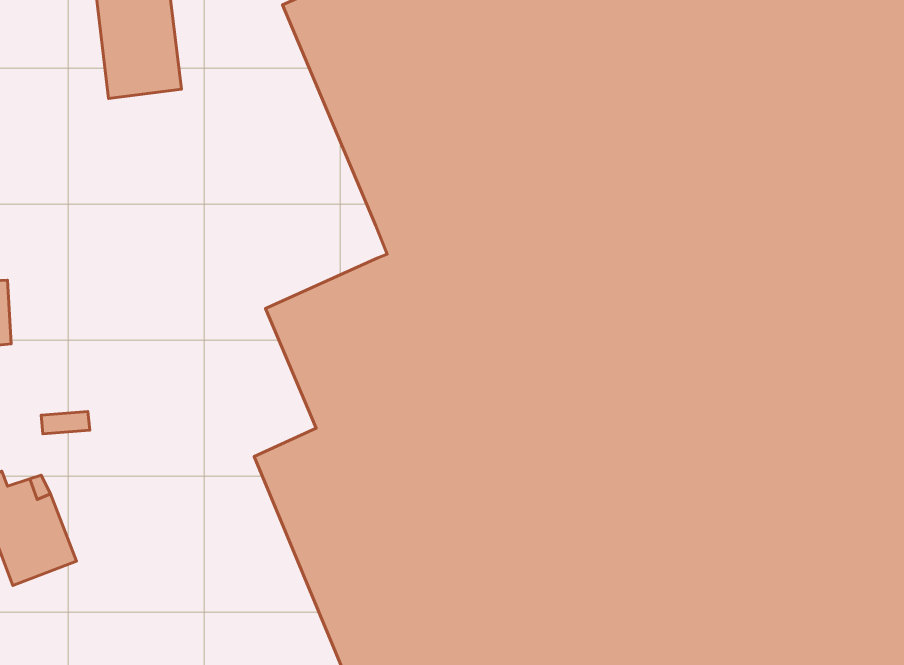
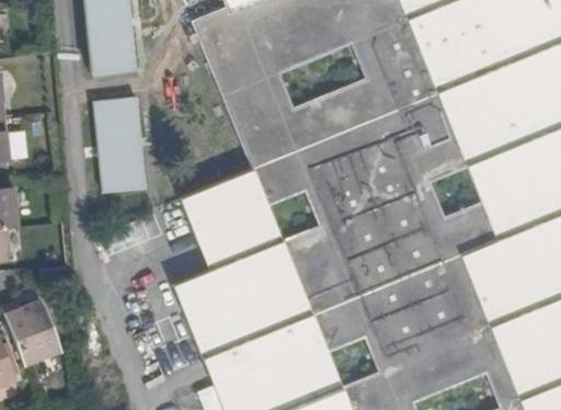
building: none -> [92,99,145,195]

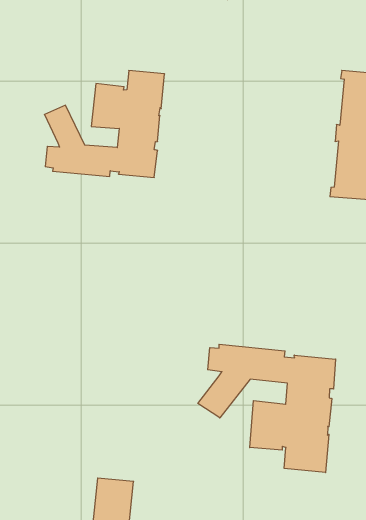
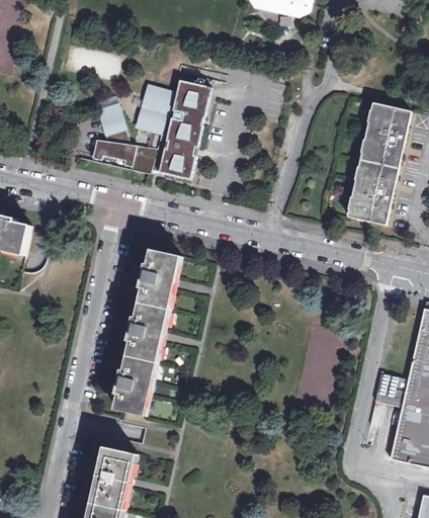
building: none -> [114,249,181,415]
building: [198,344,336,473] -> none

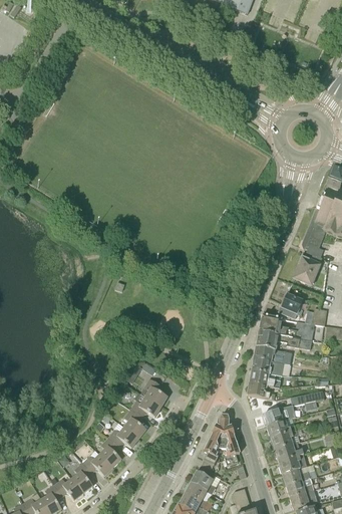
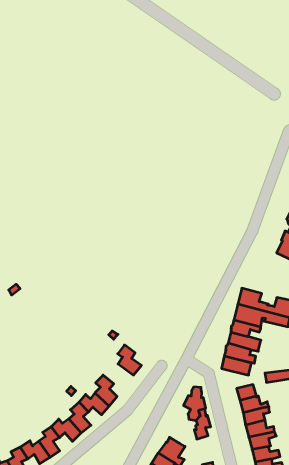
building: [278,294,302,318] -> none
building: [130,393,160,417] -> none
building: [200,434,219,471] -> none

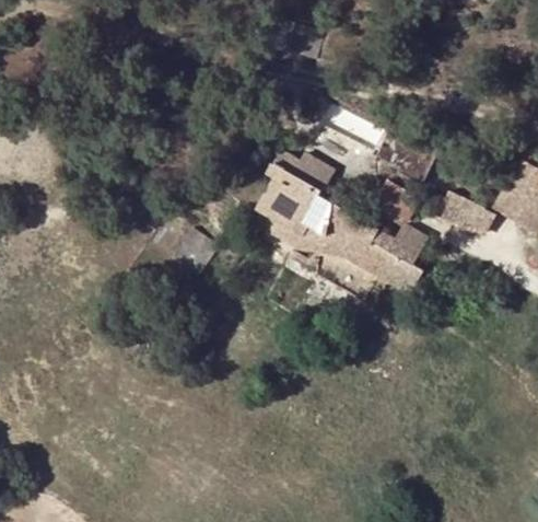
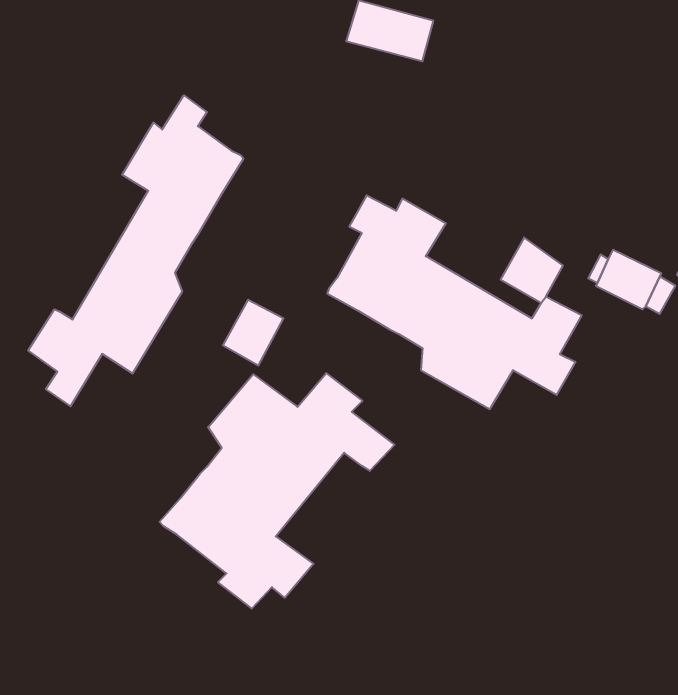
building: none -> [28,95,243,406]
building: none -> [160,373,394,609]

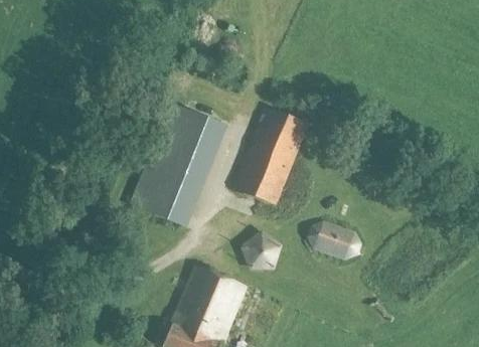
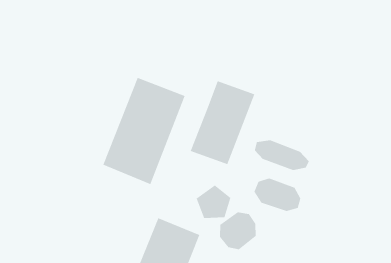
building: none -> [254,140,310,171]
building: none -> [220,211,256,250]

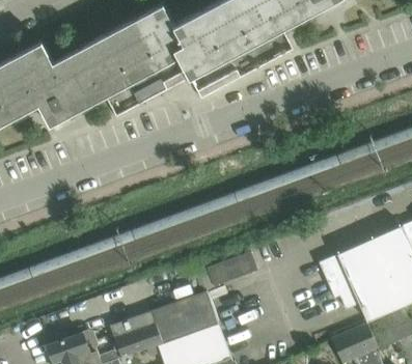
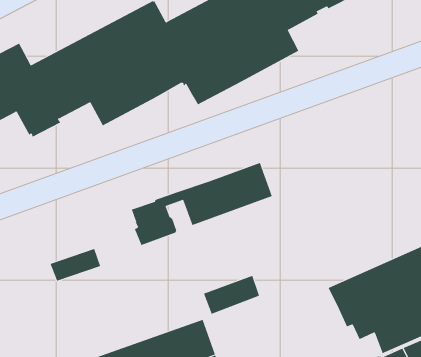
building: none -> [131,162,273,246]
building: none -> [50,248,101,281]

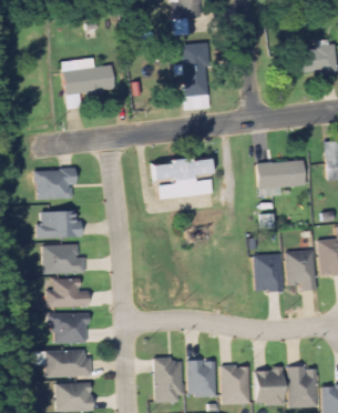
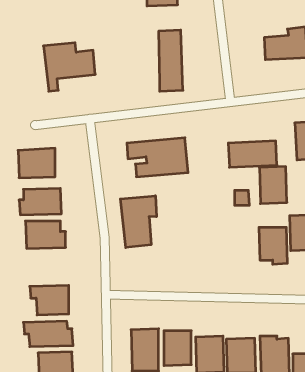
building: none -> [120,196,156,248]
building: [254,252,283,291] -> [259,167,287,204]
building: [47,279,89,306] -> none

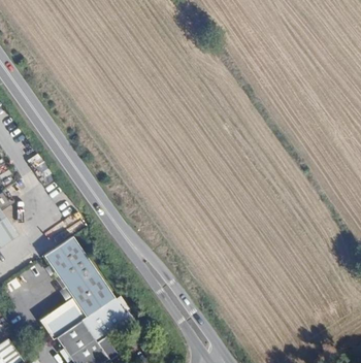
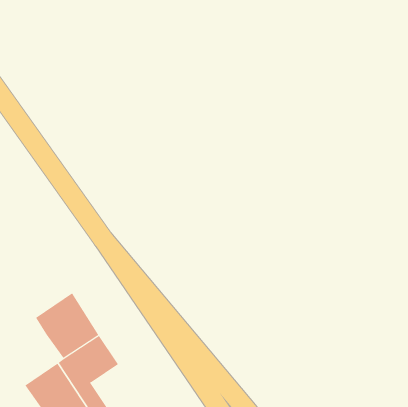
building: [42,235,92,285] -> none
building: [40,298,85,339] -> none

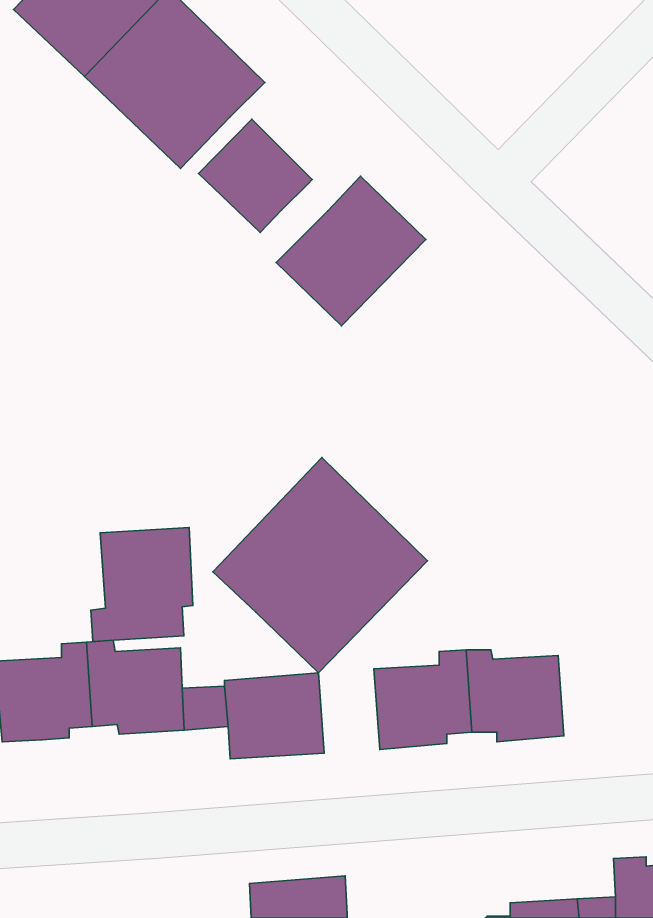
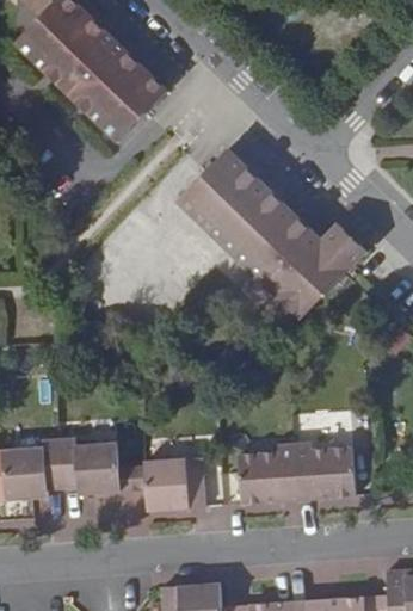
building: [198,119,312,232] -> none
building: none -> [216,187,365,320]
building: [213,458,428,673] -> none
building: [91,527,193,641] -> none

**Task to carry out:**
Your task is to reproduce exactly the lines running from the line that contains "building: none -> [28,95,243,406]" to the end of the records, pictures excluded.

**Output for this task:**
building: none -> [28,95,243,406]
building: none -> [160,373,394,609]

building: none -> [254,140,310,171]
building: none -> [220,211,256,250]

building: none -> [131,162,273,246]
building: none -> [50,248,101,281]

building: none -> [120,196,156,248]
building: [254,252,283,291] -> [259,167,287,204]
building: [47,279,89,306] -> none

building: [42,235,92,285] -> none
building: [40,298,85,339] -> none

building: [198,119,312,232] -> none
building: none -> [216,187,365,320]
building: [213,458,428,673] -> none
building: [91,527,193,641] -> none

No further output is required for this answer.